===== Data to examine =====

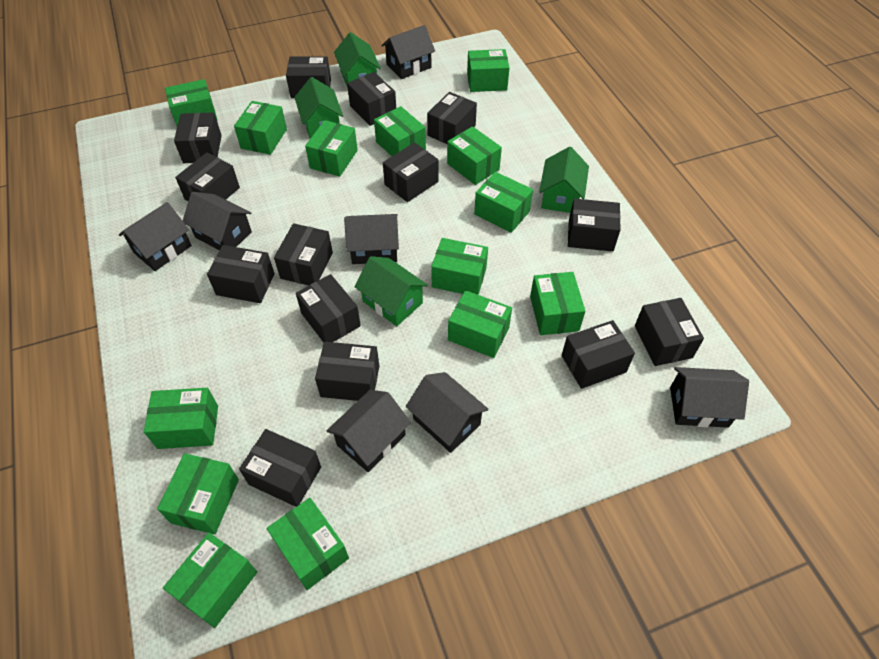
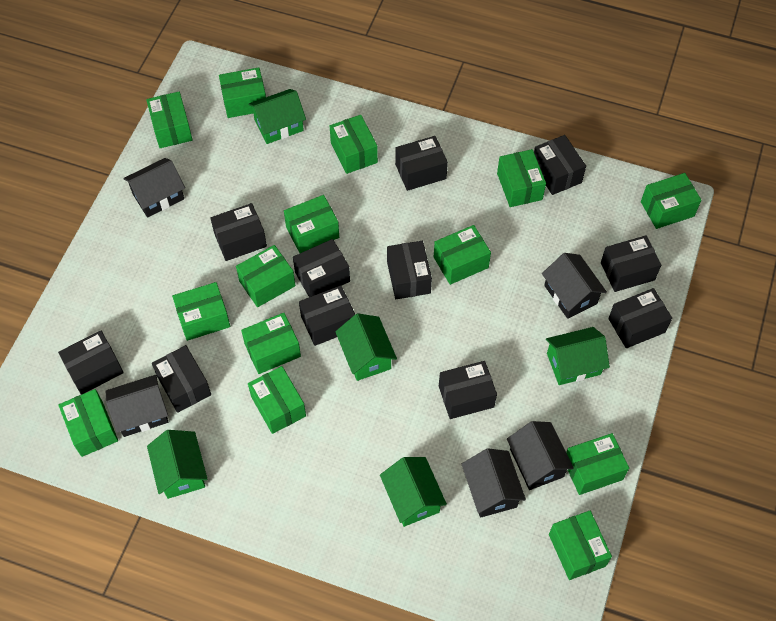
black box: [174,112,222,163] [175,152,240,201] [207,245,275,303] [239,429,321,507] [274,223,333,285] [286,56,331,98] [296,274,361,343] [315,342,379,401] [347,72,396,126] [383,143,439,202] [427,92,477,144] [562,320,635,389] [568,198,621,252] [635,298,704,366] = 14 -> [58,330,123,395] [152,345,211,413] [210,203,267,261] [293,239,350,297] [299,285,355,346] [387,241,432,299] [395,136,448,191] [439,361,497,419] [534,135,586,195] [601,235,661,292] [608,288,672,348] = 11
black house: [119,202,192,271] [183,192,252,250] [326,390,411,472] [344,214,399,264] [381,25,435,79] [406,372,489,453] [670,367,749,428] = 7 -> [106,375,168,437] [123,158,185,217] [462,448,526,518] [507,421,574,490] [542,253,607,319] = 5
green house: [294,77,343,139] [334,32,381,88] [355,256,428,326] [539,147,589,213] = 4 -> [147,430,207,499] [248,89,306,144] [335,313,397,381] [380,457,447,527] [546,327,610,385] = 5

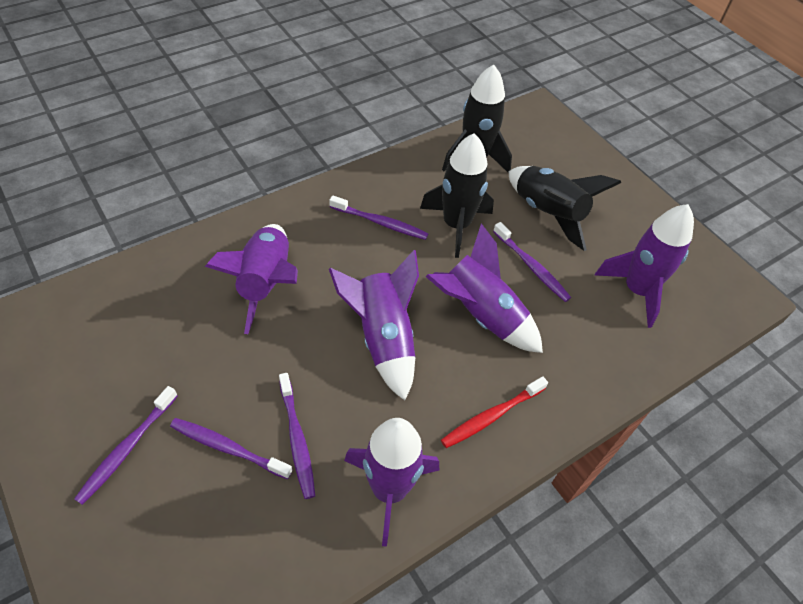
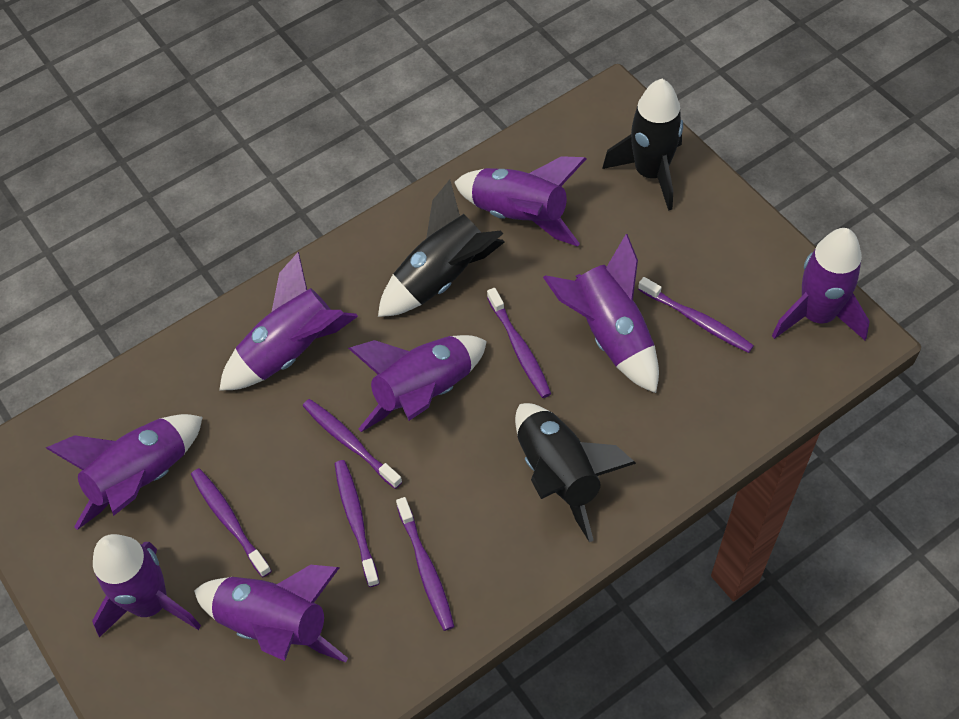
purple rocket: [205,224,298,334] [329,250,419,401] [344,418,439,547] [426,223,543,353] [595,204,694,328] = 5 -> [46,414,203,530] [92,534,201,637] [194,565,348,662] [219,252,358,391] [348,335,487,432] [454,156,586,247] [543,234,659,393] [772,228,870,340] = 8
purple toothbrush: [74,386,178,505] [170,418,292,479] [279,373,315,499] [329,195,429,240] [493,222,571,302] = 5 -> [191,468,272,577] [303,399,403,489] [334,460,380,587] [396,497,454,631] [487,288,551,398] [638,277,754,353] = 6
red toothbrush: [441,376,548,448] = 1 -> none = 0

=====

Leave the images out and transcribe the remaining data above word for word.

**Reply to the exercise:**
black box: [174,112,222,163] [175,152,240,201] [207,245,275,303] [239,429,321,507] [274,223,333,285] [286,56,331,98] [296,274,361,343] [315,342,379,401] [347,72,396,126] [383,143,439,202] [427,92,477,144] [562,320,635,389] [568,198,621,252] [635,298,704,366] = 14 -> [58,330,123,395] [152,345,211,413] [210,203,267,261] [293,239,350,297] [299,285,355,346] [387,241,432,299] [395,136,448,191] [439,361,497,419] [534,135,586,195] [601,235,661,292] [608,288,672,348] = 11
black house: [119,202,192,271] [183,192,252,250] [326,390,411,472] [344,214,399,264] [381,25,435,79] [406,372,489,453] [670,367,749,428] = 7 -> [106,375,168,437] [123,158,185,217] [462,448,526,518] [507,421,574,490] [542,253,607,319] = 5
green house: [294,77,343,139] [334,32,381,88] [355,256,428,326] [539,147,589,213] = 4 -> [147,430,207,499] [248,89,306,144] [335,313,397,381] [380,457,447,527] [546,327,610,385] = 5

purple rocket: [205,224,298,334] [329,250,419,401] [344,418,439,547] [426,223,543,353] [595,204,694,328] = 5 -> [46,414,203,530] [92,534,201,637] [194,565,348,662] [219,252,358,391] [348,335,487,432] [454,156,586,247] [543,234,659,393] [772,228,870,340] = 8
purple toothbrush: [74,386,178,505] [170,418,292,479] [279,373,315,499] [329,195,429,240] [493,222,571,302] = 5 -> [191,468,272,577] [303,399,403,489] [334,460,380,587] [396,497,454,631] [487,288,551,398] [638,277,754,353] = 6
red toothbrush: [441,376,548,448] = 1 -> none = 0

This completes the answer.